EXERCISE REQUIREMENTS:
Word for word, repeat every record.

TASK INPUT:
═══

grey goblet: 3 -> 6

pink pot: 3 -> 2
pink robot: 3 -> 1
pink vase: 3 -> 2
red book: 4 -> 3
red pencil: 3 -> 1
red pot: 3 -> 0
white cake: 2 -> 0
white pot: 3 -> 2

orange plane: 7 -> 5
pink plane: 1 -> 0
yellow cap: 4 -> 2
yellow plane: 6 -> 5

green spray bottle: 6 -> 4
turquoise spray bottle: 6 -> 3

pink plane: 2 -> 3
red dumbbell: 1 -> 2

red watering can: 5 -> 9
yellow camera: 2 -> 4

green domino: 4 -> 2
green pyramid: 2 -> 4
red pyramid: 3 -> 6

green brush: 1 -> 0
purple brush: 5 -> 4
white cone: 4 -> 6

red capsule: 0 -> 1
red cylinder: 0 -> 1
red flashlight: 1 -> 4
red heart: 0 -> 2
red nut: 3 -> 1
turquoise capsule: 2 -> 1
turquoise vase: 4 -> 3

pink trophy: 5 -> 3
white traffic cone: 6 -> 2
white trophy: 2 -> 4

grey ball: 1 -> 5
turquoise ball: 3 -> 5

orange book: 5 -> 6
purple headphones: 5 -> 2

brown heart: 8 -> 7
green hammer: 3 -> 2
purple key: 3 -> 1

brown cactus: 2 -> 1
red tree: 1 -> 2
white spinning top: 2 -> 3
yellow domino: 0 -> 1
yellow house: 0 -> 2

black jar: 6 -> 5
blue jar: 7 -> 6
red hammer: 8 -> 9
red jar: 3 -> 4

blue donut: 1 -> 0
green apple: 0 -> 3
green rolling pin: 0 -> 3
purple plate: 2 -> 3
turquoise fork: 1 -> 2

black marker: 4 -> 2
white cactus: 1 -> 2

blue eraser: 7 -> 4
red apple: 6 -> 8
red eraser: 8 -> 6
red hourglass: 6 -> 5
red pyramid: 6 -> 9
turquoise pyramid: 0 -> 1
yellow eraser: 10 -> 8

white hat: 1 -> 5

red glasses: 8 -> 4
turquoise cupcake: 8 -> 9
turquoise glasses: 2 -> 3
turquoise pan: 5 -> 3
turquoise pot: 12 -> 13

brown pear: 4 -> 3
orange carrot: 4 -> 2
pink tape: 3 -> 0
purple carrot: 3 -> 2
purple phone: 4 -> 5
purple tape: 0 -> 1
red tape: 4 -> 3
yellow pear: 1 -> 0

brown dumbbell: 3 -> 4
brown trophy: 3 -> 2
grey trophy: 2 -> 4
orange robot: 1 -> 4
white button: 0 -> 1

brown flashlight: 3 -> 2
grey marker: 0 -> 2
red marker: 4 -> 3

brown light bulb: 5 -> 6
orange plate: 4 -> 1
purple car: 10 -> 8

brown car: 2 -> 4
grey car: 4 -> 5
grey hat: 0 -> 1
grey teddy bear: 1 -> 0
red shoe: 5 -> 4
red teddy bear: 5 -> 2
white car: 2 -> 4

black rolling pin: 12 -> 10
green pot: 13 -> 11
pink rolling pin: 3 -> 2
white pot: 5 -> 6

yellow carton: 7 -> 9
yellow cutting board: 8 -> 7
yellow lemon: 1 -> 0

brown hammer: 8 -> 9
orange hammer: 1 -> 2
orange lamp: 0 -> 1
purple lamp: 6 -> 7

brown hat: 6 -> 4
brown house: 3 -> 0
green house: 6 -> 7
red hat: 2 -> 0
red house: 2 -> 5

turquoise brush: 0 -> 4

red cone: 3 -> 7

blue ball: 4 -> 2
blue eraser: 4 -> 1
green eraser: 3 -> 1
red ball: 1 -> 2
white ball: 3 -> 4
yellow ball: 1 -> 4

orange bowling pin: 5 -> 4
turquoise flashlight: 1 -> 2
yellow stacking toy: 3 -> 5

═══

ANSWER SPACE:
grey goblet: 3 -> 6

pink pot: 3 -> 2
pink robot: 3 -> 1
pink vase: 3 -> 2
red book: 4 -> 3
red pencil: 3 -> 1
red pot: 3 -> 0
white cake: 2 -> 0
white pot: 3 -> 2

orange plane: 7 -> 5
pink plane: 1 -> 0
yellow cap: 4 -> 2
yellow plane: 6 -> 5

green spray bottle: 6 -> 4
turquoise spray bottle: 6 -> 3

pink plane: 2 -> 3
red dumbbell: 1 -> 2

red watering can: 5 -> 9
yellow camera: 2 -> 4

green domino: 4 -> 2
green pyramid: 2 -> 4
red pyramid: 3 -> 6

green brush: 1 -> 0
purple brush: 5 -> 4
white cone: 4 -> 6

red capsule: 0 -> 1
red cylinder: 0 -> 1
red flashlight: 1 -> 4
red heart: 0 -> 2
red nut: 3 -> 1
turquoise capsule: 2 -> 1
turquoise vase: 4 -> 3

pink trophy: 5 -> 3
white traffic cone: 6 -> 2
white trophy: 2 -> 4

grey ball: 1 -> 5
turquoise ball: 3 -> 5

orange book: 5 -> 6
purple headphones: 5 -> 2

brown heart: 8 -> 7
green hammer: 3 -> 2
purple key: 3 -> 1

brown cactus: 2 -> 1
red tree: 1 -> 2
white spinning top: 2 -> 3
yellow domino: 0 -> 1
yellow house: 0 -> 2

black jar: 6 -> 5
blue jar: 7 -> 6
red hammer: 8 -> 9
red jar: 3 -> 4

blue donut: 1 -> 0
green apple: 0 -> 3
green rolling pin: 0 -> 3
purple plate: 2 -> 3
turquoise fork: 1 -> 2

black marker: 4 -> 2
white cactus: 1 -> 2

blue eraser: 7 -> 4
red apple: 6 -> 8
red eraser: 8 -> 6
red hourglass: 6 -> 5
red pyramid: 6 -> 9
turquoise pyramid: 0 -> 1
yellow eraser: 10 -> 8

white hat: 1 -> 5

red glasses: 8 -> 4
turquoise cupcake: 8 -> 9
turquoise glasses: 2 -> 3
turquoise pan: 5 -> 3
turquoise pot: 12 -> 13

brown pear: 4 -> 3
orange carrot: 4 -> 2
pink tape: 3 -> 0
purple carrot: 3 -> 2
purple phone: 4 -> 5
purple tape: 0 -> 1
red tape: 4 -> 3
yellow pear: 1 -> 0

brown dumbbell: 3 -> 4
brown trophy: 3 -> 2
grey trophy: 2 -> 4
orange robot: 1 -> 4
white button: 0 -> 1

brown flashlight: 3 -> 2
grey marker: 0 -> 2
red marker: 4 -> 3

brown light bulb: 5 -> 6
orange plate: 4 -> 1
purple car: 10 -> 8

brown car: 2 -> 4
grey car: 4 -> 5
grey hat: 0 -> 1
grey teddy bear: 1 -> 0
red shoe: 5 -> 4
red teddy bear: 5 -> 2
white car: 2 -> 4

black rolling pin: 12 -> 10
green pot: 13 -> 11
pink rolling pin: 3 -> 2
white pot: 5 -> 6

yellow carton: 7 -> 9
yellow cutting board: 8 -> 7
yellow lemon: 1 -> 0

brown hammer: 8 -> 9
orange hammer: 1 -> 2
orange lamp: 0 -> 1
purple lamp: 6 -> 7

brown hat: 6 -> 4
brown house: 3 -> 0
green house: 6 -> 7
red hat: 2 -> 0
red house: 2 -> 5

turquoise brush: 0 -> 4

red cone: 3 -> 7

blue ball: 4 -> 2
blue eraser: 4 -> 1
green eraser: 3 -> 1
red ball: 1 -> 2
white ball: 3 -> 4
yellow ball: 1 -> 4

orange bowling pin: 5 -> 4
turquoise flashlight: 1 -> 2
yellow stacking toy: 3 -> 5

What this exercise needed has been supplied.